• _TASK INSTRUCTIONS_
Search the listing below for the string "right" and copy every line where it occurs.

• _SOURCE DATA_
- Opening Delimiter -

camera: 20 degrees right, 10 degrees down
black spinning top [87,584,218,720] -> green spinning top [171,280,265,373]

- Closing Delimiter -
- Opening Delimiter -

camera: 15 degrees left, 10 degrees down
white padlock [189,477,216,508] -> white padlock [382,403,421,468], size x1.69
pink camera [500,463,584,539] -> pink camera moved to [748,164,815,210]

- Closing Delimiter -
- Opening Delimiter -

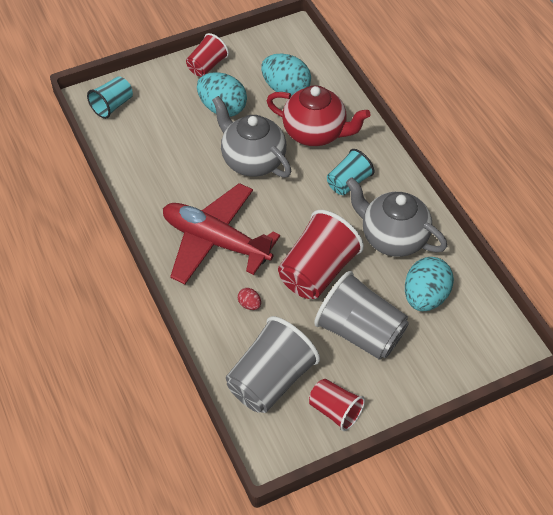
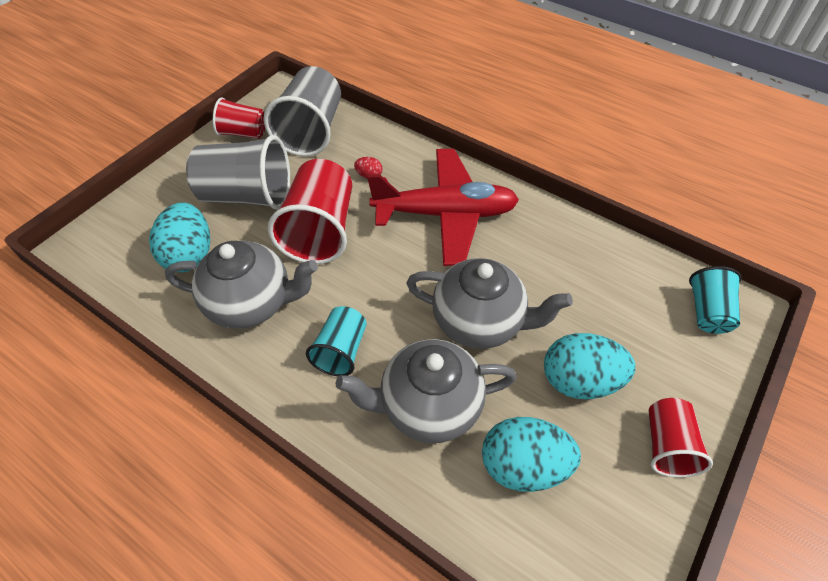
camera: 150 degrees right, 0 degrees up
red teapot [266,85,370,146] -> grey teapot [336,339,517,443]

- Closing Delimiter -

• _SOLUTION TO THE PROBLEM_
camera: 20 degrees right, 10 degrees down
camera: 150 degrees right, 0 degrees up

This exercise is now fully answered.